Image comparison data:
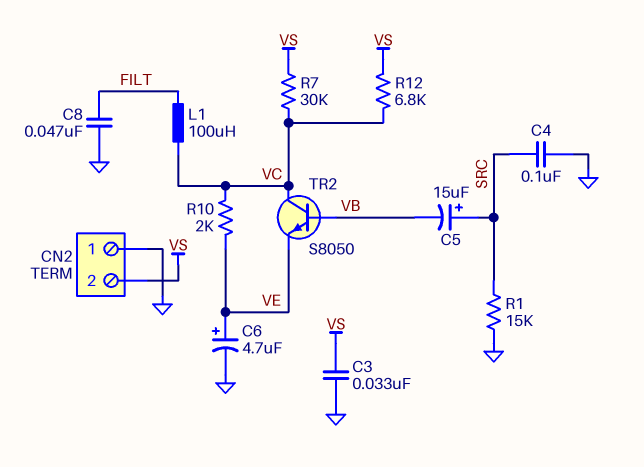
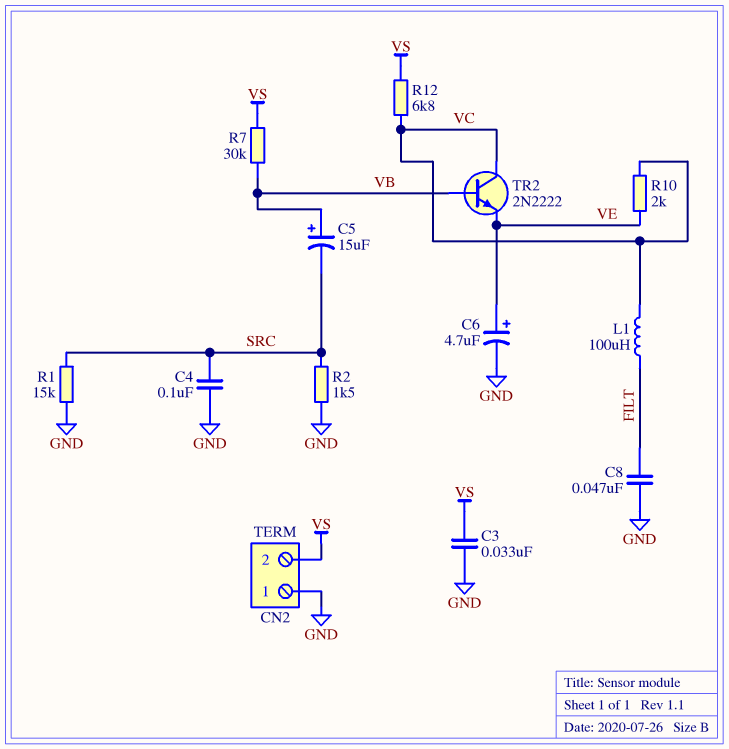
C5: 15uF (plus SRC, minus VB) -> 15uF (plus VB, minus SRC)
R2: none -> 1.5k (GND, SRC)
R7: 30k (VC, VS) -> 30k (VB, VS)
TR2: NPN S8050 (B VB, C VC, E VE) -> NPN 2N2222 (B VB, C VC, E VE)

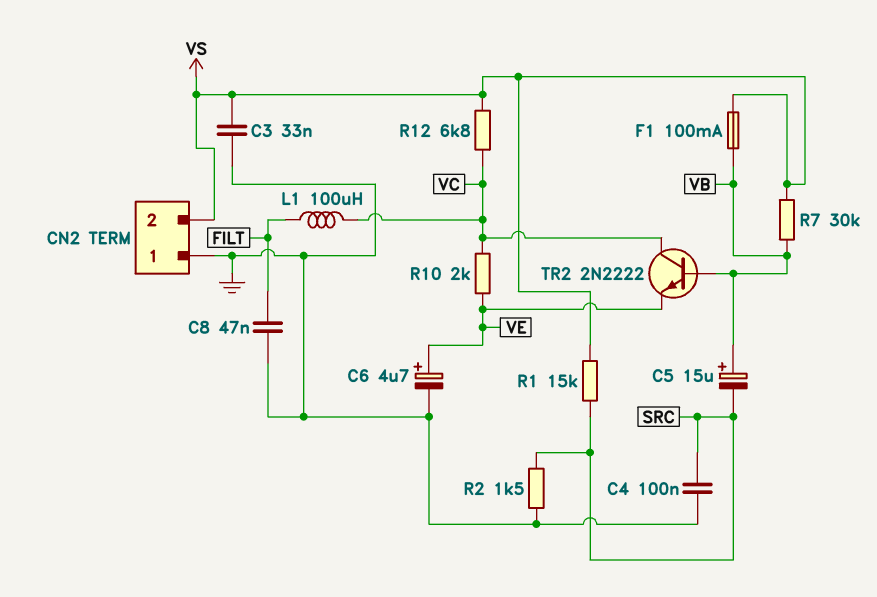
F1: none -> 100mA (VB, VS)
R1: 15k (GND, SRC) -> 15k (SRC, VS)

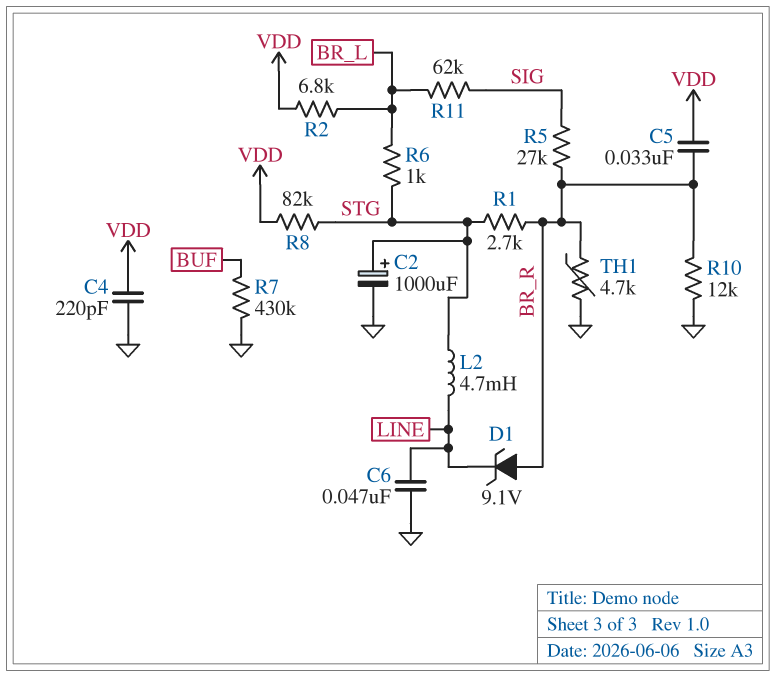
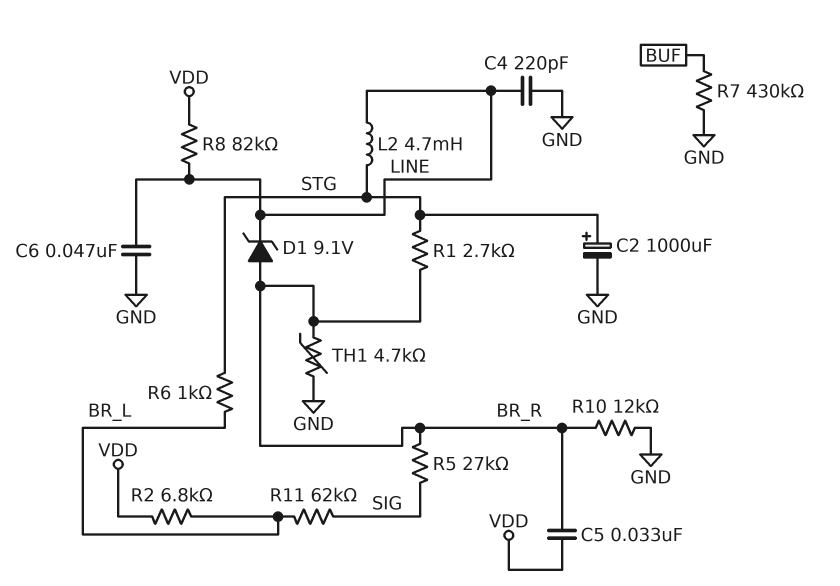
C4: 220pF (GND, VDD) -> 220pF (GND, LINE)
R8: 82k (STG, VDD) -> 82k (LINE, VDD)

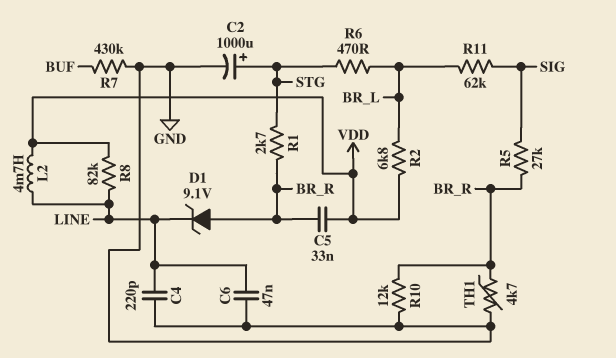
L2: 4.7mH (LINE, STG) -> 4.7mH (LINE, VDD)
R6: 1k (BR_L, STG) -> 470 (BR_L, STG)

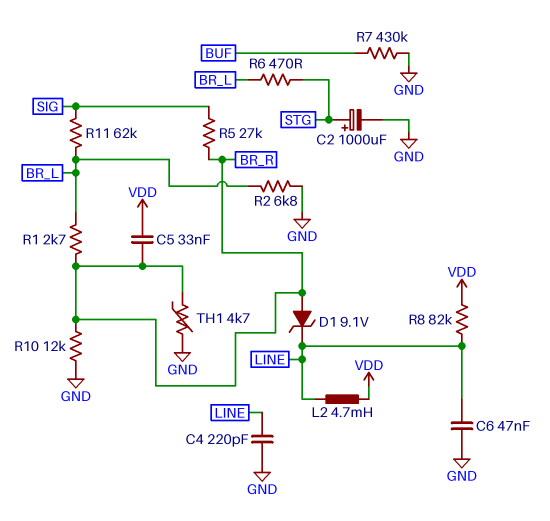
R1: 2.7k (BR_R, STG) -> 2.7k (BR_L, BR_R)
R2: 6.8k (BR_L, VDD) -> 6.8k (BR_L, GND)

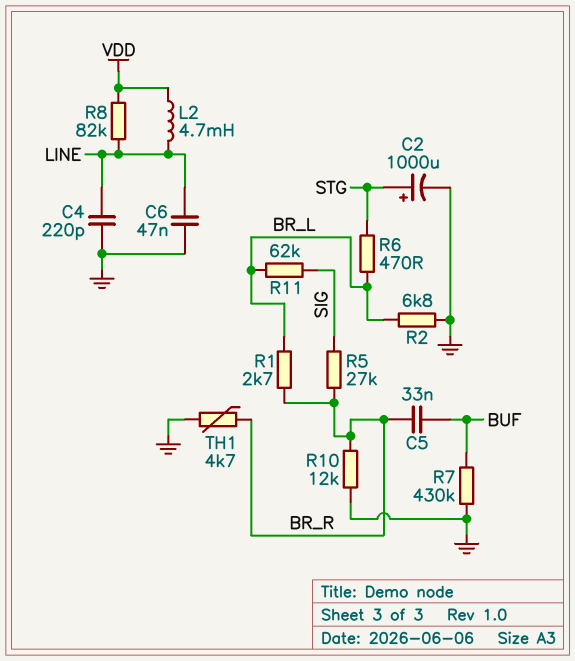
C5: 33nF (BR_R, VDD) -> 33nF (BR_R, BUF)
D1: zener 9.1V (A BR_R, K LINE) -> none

* WORK ORDER *
Count the lines in the records that contain the word "none", and give only that number.

* REPLY TO THE EXERCISE *
3